Each entry below should appear again exactly as written, without pictures.

(SOURCE RECORDS begins)

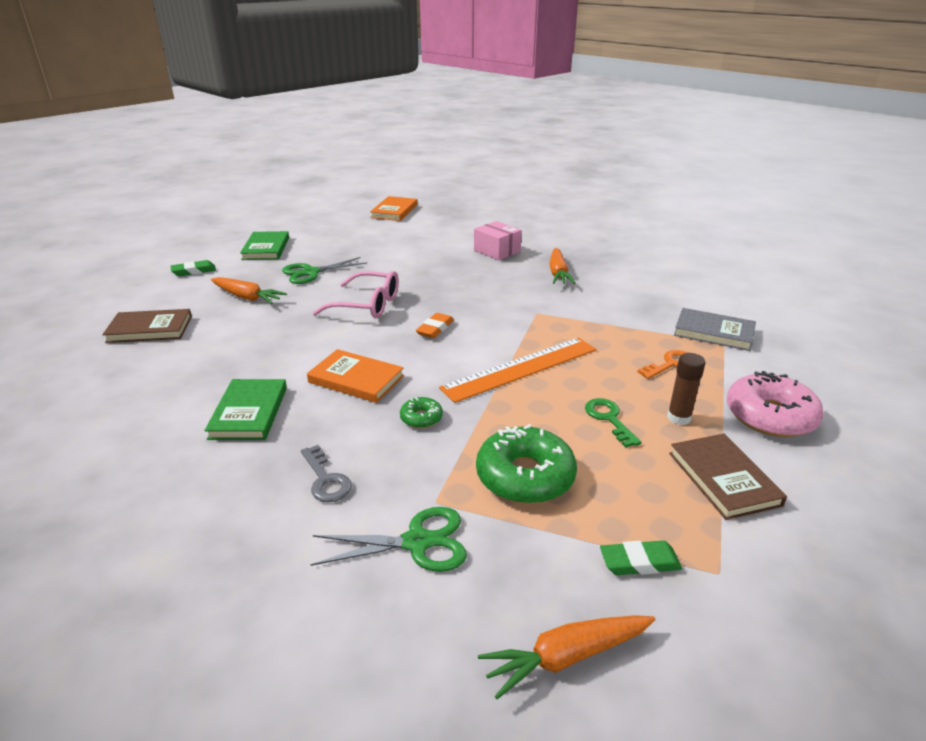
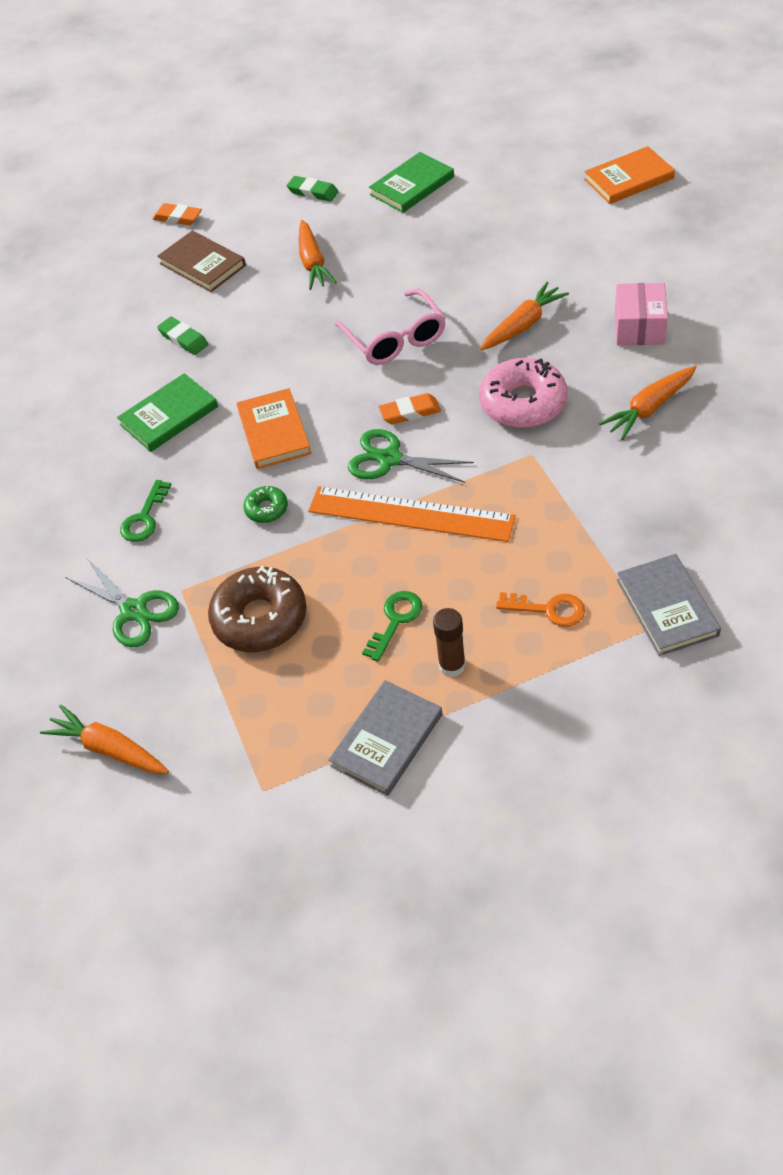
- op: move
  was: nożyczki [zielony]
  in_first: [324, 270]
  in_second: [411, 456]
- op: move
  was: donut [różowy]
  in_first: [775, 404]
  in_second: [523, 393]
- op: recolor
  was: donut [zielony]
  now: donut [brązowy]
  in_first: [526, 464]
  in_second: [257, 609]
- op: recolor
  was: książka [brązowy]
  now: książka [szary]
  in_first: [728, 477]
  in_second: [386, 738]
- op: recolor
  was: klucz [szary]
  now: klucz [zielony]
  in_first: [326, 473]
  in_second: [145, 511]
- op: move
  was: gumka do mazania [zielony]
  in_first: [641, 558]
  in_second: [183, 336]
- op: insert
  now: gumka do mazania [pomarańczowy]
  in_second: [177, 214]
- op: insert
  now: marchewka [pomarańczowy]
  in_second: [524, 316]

(SOURCE RECORDS ends)

◆ TASK RESPONSE:
- op: move
  was: nożyczki [zielony]
  in_first: [324, 270]
  in_second: [411, 456]
- op: move
  was: donut [różowy]
  in_first: [775, 404]
  in_second: [523, 393]
- op: recolor
  was: donut [zielony]
  now: donut [brązowy]
  in_first: [526, 464]
  in_second: [257, 609]
- op: recolor
  was: książka [brązowy]
  now: książka [szary]
  in_first: [728, 477]
  in_second: [386, 738]
- op: recolor
  was: klucz [szary]
  now: klucz [zielony]
  in_first: [326, 473]
  in_second: [145, 511]
- op: move
  was: gumka do mazania [zielony]
  in_first: [641, 558]
  in_second: [183, 336]
- op: insert
  now: gumka do mazania [pomarańczowy]
  in_second: [177, 214]
- op: insert
  now: marchewka [pomarańczowy]
  in_second: [524, 316]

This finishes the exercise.